WHAT TO WORK ON:
From the entries below, count the lines holding the word "camera" and give nothing but the number.
START MATERIAL PROVIDED
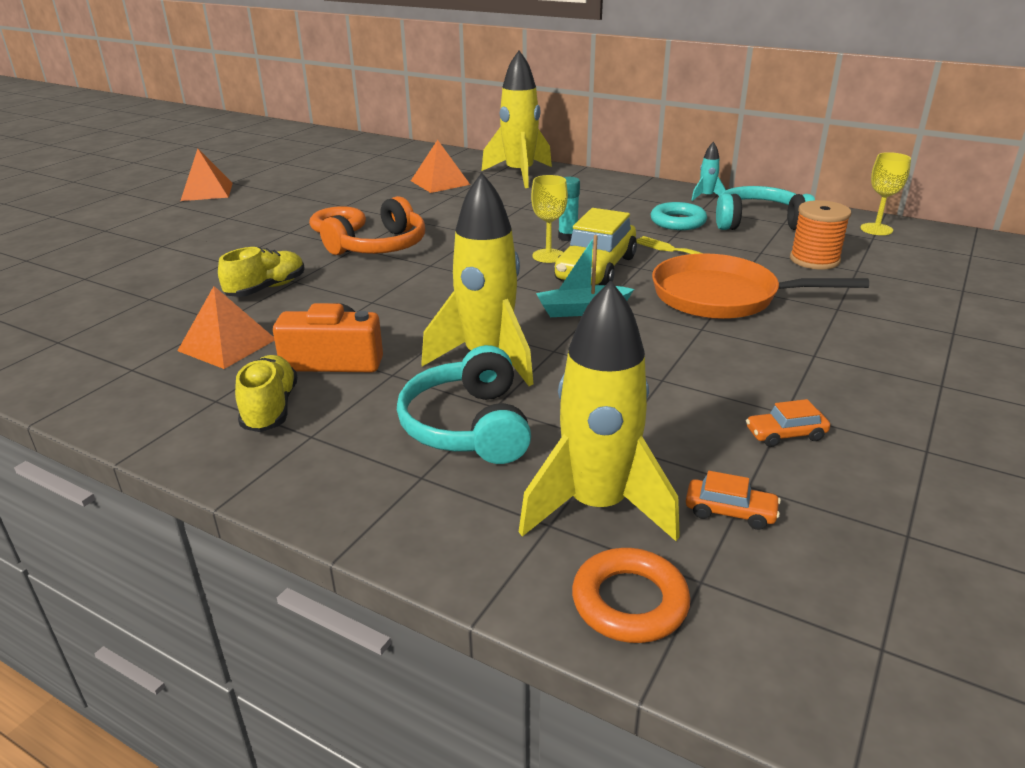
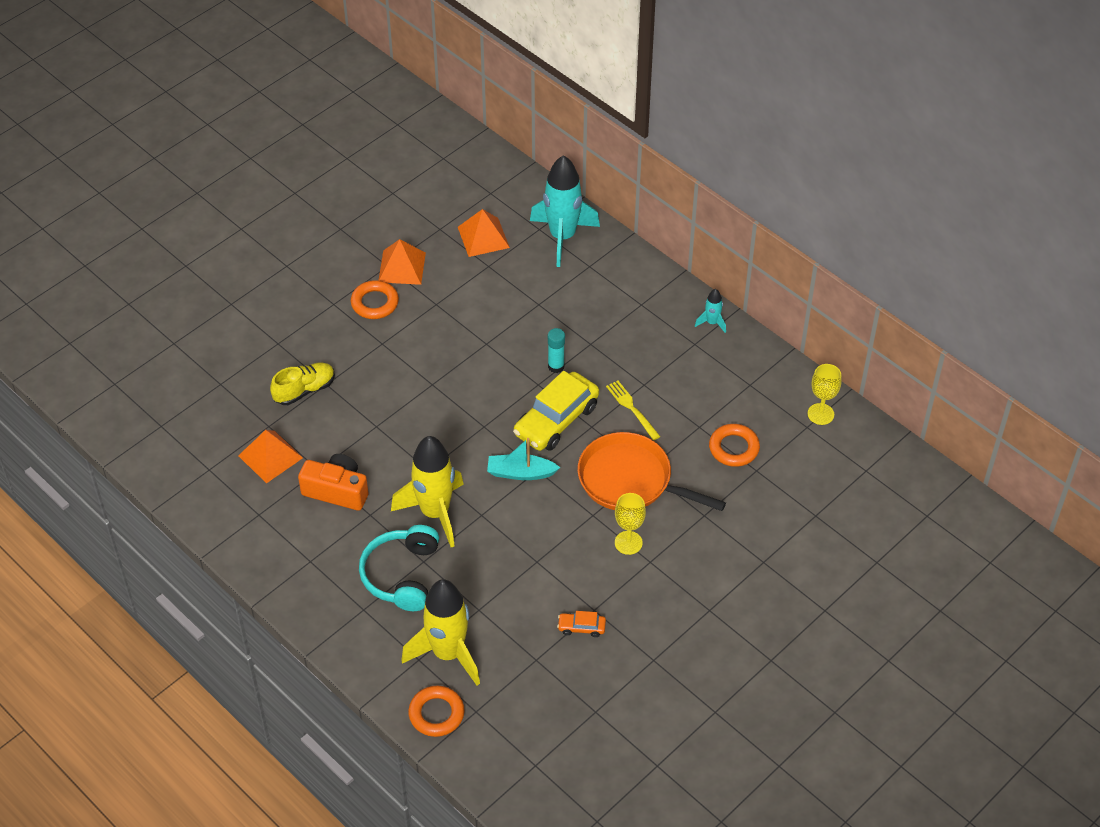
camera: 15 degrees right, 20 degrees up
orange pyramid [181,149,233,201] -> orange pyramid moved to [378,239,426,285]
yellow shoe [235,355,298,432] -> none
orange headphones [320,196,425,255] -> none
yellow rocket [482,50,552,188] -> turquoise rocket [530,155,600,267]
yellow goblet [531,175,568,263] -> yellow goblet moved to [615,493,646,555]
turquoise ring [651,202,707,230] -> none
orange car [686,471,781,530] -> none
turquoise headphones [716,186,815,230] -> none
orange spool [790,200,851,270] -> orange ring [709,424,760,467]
END MATERIAL PROVIDED
START MATERIAL PROVIDED
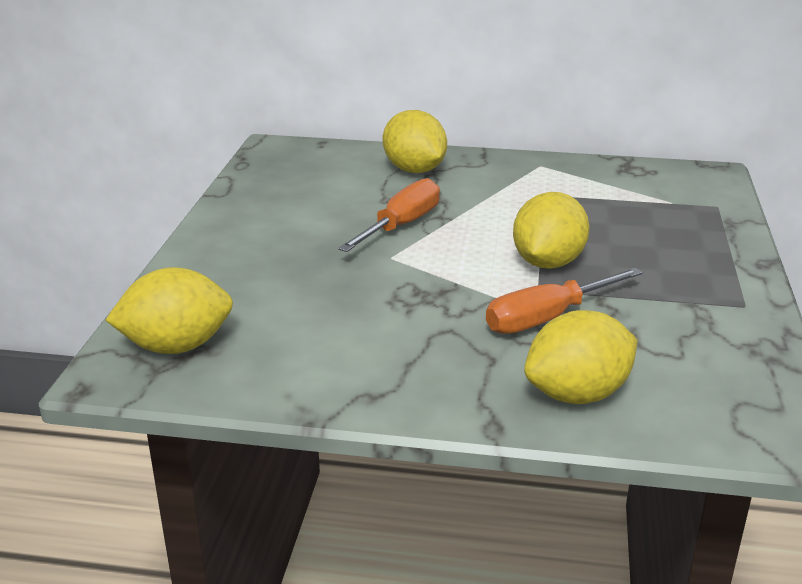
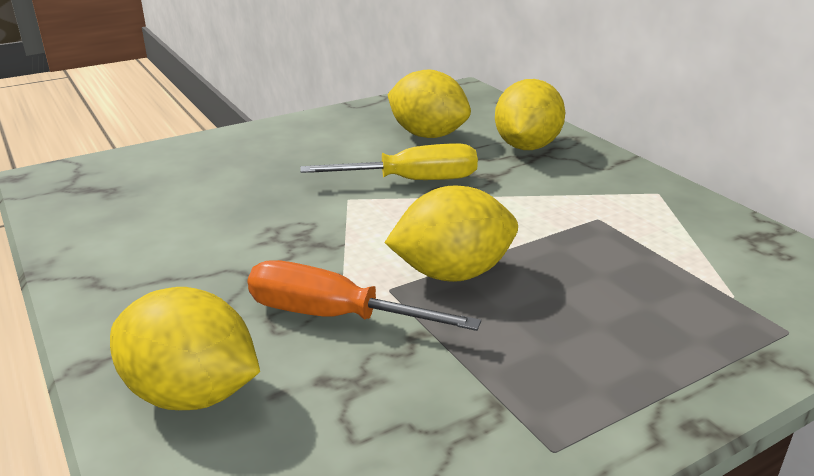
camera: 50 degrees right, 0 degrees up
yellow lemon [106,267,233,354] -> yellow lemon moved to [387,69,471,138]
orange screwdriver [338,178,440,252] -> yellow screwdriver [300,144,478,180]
END MATERIAL PROVIDED
RESULT:
2